(Stored dataset items)
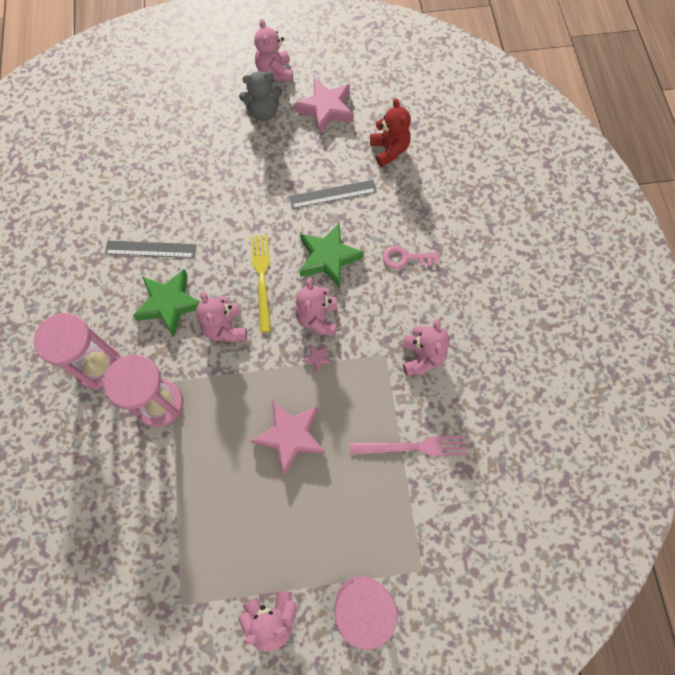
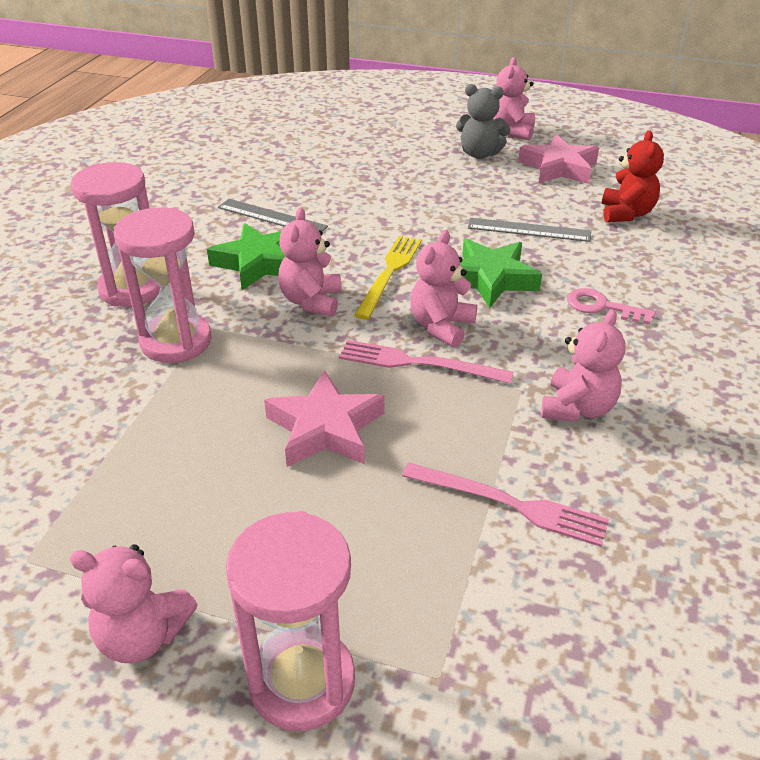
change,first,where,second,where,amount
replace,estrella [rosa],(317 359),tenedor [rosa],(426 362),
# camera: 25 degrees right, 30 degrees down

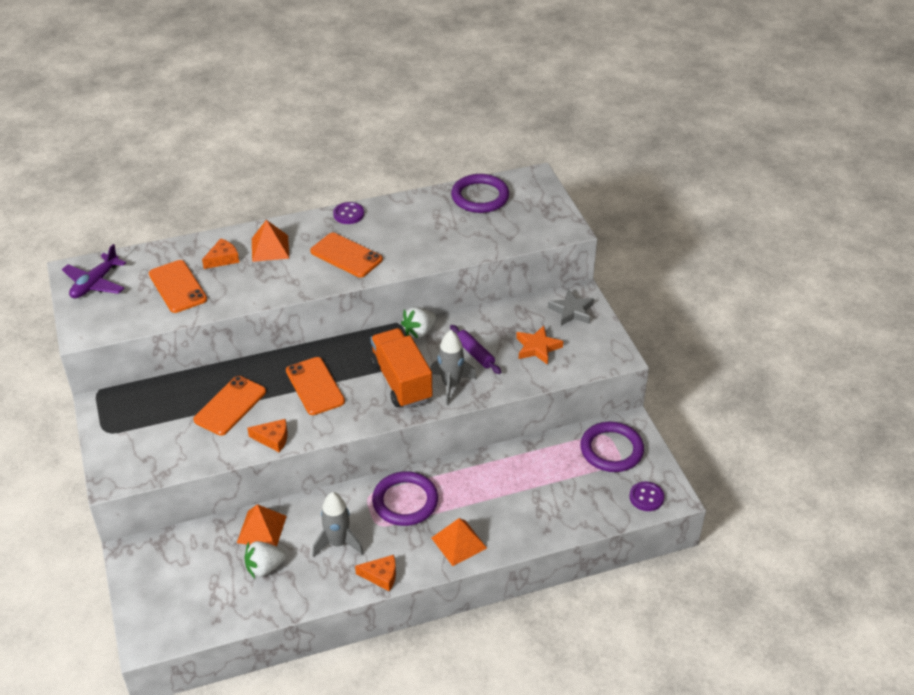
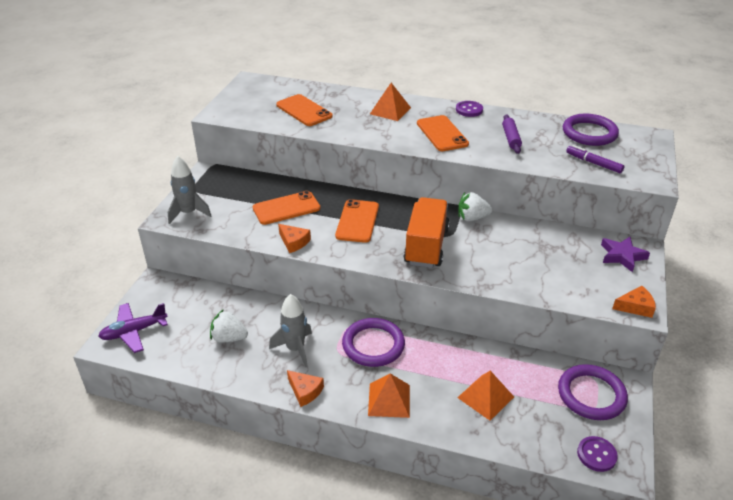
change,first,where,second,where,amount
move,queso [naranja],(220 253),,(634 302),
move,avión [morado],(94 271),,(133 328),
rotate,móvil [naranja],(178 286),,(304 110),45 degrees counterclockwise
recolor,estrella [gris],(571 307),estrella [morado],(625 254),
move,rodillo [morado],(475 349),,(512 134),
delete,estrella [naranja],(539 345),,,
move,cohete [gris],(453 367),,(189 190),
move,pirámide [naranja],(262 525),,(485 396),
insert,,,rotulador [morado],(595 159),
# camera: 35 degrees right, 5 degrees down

● **TASK REQUIREMENTS**:
Wherever the word "gris" occurs in the data, copy that whole line.

● **EXPECTED ANSWER**:
recolor,estrella [gris],(571 307),estrella [morado],(625 254),
move,cohete [gris],(453 367),,(189 190),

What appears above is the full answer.